*Work instructions:* In the entries below, spot each line with the word "yellow" and copy it.

(Synthetic geometry scene data)
_ _ _ _

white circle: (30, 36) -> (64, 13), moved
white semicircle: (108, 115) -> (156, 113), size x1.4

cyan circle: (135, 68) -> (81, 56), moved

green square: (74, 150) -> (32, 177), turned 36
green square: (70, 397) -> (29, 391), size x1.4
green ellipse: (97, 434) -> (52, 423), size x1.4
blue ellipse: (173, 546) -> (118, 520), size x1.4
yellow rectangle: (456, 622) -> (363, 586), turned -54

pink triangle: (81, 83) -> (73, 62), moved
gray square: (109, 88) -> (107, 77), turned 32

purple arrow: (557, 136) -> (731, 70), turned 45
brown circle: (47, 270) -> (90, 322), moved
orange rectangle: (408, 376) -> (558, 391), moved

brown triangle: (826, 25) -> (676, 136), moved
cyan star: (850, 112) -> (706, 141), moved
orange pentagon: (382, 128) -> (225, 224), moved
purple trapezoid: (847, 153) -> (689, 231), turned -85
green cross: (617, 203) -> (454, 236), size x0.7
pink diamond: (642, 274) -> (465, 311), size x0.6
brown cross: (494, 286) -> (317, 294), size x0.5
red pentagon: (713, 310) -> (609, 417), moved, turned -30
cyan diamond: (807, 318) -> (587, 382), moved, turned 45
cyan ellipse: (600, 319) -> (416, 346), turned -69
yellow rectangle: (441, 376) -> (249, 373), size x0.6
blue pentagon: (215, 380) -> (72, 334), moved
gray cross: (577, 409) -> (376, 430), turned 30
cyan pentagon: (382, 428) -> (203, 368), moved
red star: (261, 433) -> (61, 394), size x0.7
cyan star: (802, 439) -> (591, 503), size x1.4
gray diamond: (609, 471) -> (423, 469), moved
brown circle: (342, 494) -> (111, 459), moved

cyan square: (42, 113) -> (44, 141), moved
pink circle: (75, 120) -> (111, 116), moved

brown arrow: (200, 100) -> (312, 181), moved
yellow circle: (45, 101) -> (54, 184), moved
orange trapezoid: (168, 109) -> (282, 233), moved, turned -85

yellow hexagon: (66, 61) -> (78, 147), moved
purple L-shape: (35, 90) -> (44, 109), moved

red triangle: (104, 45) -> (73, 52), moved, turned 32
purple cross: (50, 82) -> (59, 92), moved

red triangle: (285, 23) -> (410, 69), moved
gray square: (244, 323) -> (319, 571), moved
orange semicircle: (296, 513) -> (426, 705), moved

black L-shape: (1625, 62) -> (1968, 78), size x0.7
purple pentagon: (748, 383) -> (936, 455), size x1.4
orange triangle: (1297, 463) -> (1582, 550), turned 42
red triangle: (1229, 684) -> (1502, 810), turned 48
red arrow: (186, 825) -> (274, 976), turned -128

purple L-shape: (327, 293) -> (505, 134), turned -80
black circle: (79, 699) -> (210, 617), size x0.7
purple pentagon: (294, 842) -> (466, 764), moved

_ _ _ _

*Task answer:*
yellow rectangle: (456, 622) -> (363, 586), turned -54
yellow rectangle: (441, 376) -> (249, 373), size x0.6
yellow circle: (45, 101) -> (54, 184), moved
yellow hexagon: (66, 61) -> (78, 147), moved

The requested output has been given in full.